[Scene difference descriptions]
....
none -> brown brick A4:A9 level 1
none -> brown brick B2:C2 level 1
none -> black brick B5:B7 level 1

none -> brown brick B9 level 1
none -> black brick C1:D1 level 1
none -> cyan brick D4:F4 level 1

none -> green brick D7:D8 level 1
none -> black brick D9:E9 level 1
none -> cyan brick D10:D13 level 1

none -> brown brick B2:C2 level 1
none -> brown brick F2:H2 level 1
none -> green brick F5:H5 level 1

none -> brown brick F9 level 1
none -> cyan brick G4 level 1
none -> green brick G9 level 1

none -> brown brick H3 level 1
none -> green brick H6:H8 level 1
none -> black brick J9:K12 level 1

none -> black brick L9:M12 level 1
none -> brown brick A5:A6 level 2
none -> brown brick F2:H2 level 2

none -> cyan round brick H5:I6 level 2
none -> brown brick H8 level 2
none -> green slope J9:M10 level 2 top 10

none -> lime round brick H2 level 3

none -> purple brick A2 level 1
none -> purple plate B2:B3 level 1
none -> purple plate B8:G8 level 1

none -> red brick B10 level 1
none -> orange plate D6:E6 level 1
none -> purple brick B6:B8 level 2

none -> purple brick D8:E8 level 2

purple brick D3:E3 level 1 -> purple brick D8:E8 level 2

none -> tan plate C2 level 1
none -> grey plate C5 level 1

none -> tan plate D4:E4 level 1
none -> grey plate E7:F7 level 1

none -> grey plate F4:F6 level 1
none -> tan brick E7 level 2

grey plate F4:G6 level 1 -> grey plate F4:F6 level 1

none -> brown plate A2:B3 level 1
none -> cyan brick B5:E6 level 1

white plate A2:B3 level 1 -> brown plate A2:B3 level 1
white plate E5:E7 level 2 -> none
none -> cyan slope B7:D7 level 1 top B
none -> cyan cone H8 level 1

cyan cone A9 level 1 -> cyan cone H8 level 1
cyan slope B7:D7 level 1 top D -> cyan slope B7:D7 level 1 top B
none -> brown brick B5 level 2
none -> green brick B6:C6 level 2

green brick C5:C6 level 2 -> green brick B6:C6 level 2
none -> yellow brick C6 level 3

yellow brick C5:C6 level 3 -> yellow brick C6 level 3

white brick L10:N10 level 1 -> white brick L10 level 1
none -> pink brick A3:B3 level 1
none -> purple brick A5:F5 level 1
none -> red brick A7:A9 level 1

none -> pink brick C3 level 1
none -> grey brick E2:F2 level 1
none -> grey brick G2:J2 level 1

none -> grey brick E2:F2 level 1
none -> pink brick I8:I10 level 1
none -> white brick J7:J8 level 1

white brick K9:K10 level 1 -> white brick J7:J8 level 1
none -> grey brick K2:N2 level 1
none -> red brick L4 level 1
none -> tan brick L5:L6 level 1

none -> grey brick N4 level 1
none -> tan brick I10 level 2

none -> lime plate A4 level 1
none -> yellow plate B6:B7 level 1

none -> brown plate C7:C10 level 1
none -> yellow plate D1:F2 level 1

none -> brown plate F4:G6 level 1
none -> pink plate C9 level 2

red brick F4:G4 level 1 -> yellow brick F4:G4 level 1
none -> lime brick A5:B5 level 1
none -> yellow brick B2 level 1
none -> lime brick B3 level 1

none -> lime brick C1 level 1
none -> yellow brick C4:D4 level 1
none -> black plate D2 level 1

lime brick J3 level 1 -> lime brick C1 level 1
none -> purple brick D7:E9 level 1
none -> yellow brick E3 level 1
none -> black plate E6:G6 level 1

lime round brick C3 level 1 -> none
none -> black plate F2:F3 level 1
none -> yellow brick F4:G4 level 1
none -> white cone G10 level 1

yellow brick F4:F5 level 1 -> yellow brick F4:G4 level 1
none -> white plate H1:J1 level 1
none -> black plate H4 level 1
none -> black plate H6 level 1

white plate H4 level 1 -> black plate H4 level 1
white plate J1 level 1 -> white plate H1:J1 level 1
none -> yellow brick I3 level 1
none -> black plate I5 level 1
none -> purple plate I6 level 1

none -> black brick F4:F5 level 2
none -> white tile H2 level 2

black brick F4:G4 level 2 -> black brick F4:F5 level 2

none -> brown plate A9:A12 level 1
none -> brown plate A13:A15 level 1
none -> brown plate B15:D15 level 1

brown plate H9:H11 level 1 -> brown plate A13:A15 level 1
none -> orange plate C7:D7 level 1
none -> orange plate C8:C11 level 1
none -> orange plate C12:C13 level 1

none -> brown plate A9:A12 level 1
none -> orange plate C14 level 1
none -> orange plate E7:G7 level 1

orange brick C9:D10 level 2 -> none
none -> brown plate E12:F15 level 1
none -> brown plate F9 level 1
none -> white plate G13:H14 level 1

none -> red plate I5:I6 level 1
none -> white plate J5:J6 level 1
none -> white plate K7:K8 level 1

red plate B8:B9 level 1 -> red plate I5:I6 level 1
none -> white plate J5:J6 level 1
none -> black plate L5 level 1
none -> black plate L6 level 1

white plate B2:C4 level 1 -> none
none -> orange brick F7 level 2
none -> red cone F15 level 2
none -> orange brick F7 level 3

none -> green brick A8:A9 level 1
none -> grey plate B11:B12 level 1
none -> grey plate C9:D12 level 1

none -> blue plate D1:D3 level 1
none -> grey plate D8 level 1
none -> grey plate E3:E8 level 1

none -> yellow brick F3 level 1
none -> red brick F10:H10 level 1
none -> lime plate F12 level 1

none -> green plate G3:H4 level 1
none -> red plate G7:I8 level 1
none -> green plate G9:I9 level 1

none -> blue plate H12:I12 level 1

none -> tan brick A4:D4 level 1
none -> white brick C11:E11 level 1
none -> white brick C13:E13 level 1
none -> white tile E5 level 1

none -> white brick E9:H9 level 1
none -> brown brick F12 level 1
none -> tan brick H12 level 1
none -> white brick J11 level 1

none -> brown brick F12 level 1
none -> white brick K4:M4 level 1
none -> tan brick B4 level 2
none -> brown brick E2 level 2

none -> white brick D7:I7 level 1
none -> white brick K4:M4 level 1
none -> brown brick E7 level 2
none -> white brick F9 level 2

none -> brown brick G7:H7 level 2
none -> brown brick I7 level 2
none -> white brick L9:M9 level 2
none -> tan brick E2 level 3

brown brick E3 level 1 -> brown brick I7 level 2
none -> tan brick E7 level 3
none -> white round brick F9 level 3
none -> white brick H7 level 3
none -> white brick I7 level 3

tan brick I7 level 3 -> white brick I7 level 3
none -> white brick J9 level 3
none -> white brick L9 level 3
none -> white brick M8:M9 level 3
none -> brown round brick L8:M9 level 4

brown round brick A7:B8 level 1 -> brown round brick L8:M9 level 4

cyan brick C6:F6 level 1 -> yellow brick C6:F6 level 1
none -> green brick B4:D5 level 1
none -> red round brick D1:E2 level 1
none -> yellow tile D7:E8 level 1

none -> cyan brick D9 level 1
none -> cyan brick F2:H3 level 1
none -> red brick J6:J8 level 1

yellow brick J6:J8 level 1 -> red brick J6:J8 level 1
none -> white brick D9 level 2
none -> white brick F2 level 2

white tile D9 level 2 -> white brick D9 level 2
....
(PROBLEM DETAILS): Above are the lines; repeat exactly the ones from the line containing "none -> black plate E6:G6 level 1" down to the line containing "none -> blue plate H12:I12 level 1", both inclusive.

(WRITTEN RESPONSE):
none -> black plate E6:G6 level 1

lime round brick C3 level 1 -> none
none -> black plate F2:F3 level 1
none -> yellow brick F4:G4 level 1
none -> white cone G10 level 1

yellow brick F4:F5 level 1 -> yellow brick F4:G4 level 1
none -> white plate H1:J1 level 1
none -> black plate H4 level 1
none -> black plate H6 level 1

white plate H4 level 1 -> black plate H4 level 1
white plate J1 level 1 -> white plate H1:J1 level 1
none -> yellow brick I3 level 1
none -> black plate I5 level 1
none -> purple plate I6 level 1

none -> black brick F4:F5 level 2
none -> white tile H2 level 2

black brick F4:G4 level 2 -> black brick F4:F5 level 2

none -> brown plate A9:A12 level 1
none -> brown plate A13:A15 level 1
none -> brown plate B15:D15 level 1

brown plate H9:H11 level 1 -> brown plate A13:A15 level 1
none -> orange plate C7:D7 level 1
none -> orange plate C8:C11 level 1
none -> orange plate C12:C13 level 1

none -> brown plate A9:A12 level 1
none -> orange plate C14 level 1
none -> orange plate E7:G7 level 1

orange brick C9:D10 level 2 -> none
none -> brown plate E12:F15 level 1
none -> brown plate F9 level 1
none -> white plate G13:H14 level 1

none -> red plate I5:I6 level 1
none -> white plate J5:J6 level 1
none -> white plate K7:K8 level 1

red plate B8:B9 level 1 -> red plate I5:I6 level 1
none -> white plate J5:J6 level 1
none -> black plate L5 level 1
none -> black plate L6 level 1

white plate B2:C4 level 1 -> none
none -> orange brick F7 level 2
none -> red cone F15 level 2
none -> orange brick F7 level 3

none -> green brick A8:A9 level 1
none -> grey plate B11:B12 level 1
none -> grey plate C9:D12 level 1

none -> blue plate D1:D3 level 1
none -> grey plate D8 level 1
none -> grey plate E3:E8 level 1

none -> yellow brick F3 level 1
none -> red brick F10:H10 level 1
none -> lime plate F12 level 1

none -> green plate G3:H4 level 1
none -> red plate G7:I8 level 1
none -> green plate G9:I9 level 1

none -> blue plate H12:I12 level 1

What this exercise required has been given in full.